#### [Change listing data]
———

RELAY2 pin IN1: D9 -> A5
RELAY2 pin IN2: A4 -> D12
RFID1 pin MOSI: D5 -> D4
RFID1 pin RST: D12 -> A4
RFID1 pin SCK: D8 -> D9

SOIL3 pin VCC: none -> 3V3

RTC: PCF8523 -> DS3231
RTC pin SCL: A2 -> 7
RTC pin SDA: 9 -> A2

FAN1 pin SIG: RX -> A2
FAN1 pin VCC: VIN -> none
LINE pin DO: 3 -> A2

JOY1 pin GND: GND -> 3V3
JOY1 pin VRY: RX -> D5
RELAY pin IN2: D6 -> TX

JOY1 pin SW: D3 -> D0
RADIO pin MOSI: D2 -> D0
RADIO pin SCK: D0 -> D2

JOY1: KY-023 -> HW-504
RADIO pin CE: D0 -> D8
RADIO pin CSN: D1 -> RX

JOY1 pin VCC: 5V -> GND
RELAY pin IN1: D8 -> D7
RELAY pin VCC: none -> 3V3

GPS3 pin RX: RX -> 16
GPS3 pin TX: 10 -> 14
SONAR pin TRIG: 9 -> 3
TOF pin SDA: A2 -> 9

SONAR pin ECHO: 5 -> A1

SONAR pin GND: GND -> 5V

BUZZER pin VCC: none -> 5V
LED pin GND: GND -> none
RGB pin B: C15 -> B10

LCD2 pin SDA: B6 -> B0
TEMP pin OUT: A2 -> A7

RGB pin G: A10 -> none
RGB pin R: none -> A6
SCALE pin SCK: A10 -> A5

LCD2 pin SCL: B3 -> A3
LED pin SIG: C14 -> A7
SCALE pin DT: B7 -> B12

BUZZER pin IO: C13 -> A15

———

#### [The task]
The answer is the records above restated word for word from their opening line through the line that holds "JOY1 pin VCC: 5V -> GND", both included, and nothing else.

#### [Output for this exercise]
RELAY2 pin IN1: D9 -> A5
RELAY2 pin IN2: A4 -> D12
RFID1 pin MOSI: D5 -> D4
RFID1 pin RST: D12 -> A4
RFID1 pin SCK: D8 -> D9

SOIL3 pin VCC: none -> 3V3

RTC: PCF8523 -> DS3231
RTC pin SCL: A2 -> 7
RTC pin SDA: 9 -> A2

FAN1 pin SIG: RX -> A2
FAN1 pin VCC: VIN -> none
LINE pin DO: 3 -> A2

JOY1 pin GND: GND -> 3V3
JOY1 pin VRY: RX -> D5
RELAY pin IN2: D6 -> TX

JOY1 pin SW: D3 -> D0
RADIO pin MOSI: D2 -> D0
RADIO pin SCK: D0 -> D2

JOY1: KY-023 -> HW-504
RADIO pin CE: D0 -> D8
RADIO pin CSN: D1 -> RX

JOY1 pin VCC: 5V -> GND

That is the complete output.